[Saved entries]
####
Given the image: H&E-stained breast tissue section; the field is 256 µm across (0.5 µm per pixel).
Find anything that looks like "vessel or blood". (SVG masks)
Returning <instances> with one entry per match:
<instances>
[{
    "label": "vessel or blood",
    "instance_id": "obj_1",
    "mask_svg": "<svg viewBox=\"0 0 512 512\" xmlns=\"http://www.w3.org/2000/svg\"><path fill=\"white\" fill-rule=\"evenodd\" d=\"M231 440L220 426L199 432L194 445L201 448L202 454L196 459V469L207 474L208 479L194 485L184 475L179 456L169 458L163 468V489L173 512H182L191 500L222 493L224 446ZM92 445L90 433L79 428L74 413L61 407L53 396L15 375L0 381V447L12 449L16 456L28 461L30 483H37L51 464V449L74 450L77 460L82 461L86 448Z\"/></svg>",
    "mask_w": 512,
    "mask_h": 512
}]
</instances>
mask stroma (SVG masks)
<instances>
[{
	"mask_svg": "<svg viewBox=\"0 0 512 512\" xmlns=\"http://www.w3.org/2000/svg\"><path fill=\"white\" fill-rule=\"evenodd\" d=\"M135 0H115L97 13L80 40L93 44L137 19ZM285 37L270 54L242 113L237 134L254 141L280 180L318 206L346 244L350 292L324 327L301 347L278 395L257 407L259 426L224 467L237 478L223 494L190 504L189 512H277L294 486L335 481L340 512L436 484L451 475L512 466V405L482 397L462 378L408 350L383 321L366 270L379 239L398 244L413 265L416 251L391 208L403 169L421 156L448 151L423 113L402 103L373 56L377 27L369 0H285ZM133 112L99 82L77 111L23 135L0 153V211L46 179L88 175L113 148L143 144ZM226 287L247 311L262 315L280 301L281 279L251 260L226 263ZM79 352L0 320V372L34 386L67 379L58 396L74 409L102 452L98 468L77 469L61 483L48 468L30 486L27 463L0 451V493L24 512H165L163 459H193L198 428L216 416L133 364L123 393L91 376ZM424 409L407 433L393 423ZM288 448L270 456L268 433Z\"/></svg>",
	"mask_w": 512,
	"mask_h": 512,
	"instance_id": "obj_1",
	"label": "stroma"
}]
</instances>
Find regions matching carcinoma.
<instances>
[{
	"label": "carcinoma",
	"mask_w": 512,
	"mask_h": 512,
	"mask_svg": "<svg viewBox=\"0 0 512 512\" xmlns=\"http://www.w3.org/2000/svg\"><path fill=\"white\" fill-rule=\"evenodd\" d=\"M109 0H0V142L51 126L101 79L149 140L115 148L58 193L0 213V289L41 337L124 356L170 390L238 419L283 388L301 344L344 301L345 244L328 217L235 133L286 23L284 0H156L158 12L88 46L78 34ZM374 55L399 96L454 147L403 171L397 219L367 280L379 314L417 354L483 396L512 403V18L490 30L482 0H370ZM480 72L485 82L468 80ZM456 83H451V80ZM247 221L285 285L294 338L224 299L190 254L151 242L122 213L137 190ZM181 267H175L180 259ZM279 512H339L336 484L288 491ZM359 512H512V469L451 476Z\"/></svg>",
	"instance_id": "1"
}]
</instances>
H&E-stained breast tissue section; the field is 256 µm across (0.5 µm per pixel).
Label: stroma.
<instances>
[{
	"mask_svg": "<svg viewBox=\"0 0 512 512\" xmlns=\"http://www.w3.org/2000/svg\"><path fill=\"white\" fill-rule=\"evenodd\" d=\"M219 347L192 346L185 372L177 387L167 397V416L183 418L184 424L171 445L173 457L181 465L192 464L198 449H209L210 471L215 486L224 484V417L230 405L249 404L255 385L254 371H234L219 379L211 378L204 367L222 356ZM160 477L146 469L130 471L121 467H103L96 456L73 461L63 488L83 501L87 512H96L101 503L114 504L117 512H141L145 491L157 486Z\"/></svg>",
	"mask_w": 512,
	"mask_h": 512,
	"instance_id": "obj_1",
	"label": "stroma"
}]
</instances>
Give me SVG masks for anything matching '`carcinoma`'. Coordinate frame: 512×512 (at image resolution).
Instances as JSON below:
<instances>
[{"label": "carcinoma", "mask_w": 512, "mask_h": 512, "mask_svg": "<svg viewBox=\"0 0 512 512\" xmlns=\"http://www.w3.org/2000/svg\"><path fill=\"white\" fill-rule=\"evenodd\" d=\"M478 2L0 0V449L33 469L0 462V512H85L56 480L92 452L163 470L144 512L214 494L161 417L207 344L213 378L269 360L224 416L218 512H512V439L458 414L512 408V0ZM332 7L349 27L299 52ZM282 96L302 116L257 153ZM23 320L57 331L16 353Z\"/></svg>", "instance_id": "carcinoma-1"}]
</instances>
####
**Goal**
Copy every line of the records above that holds the word "section".

**Output**
Given the image: H&E-stained breast tissue section; the field is 256 µm across (0.5 µm per pixel).
H&E-stained breast tissue section; the field is 256 µm across (0.5 µm per pixel).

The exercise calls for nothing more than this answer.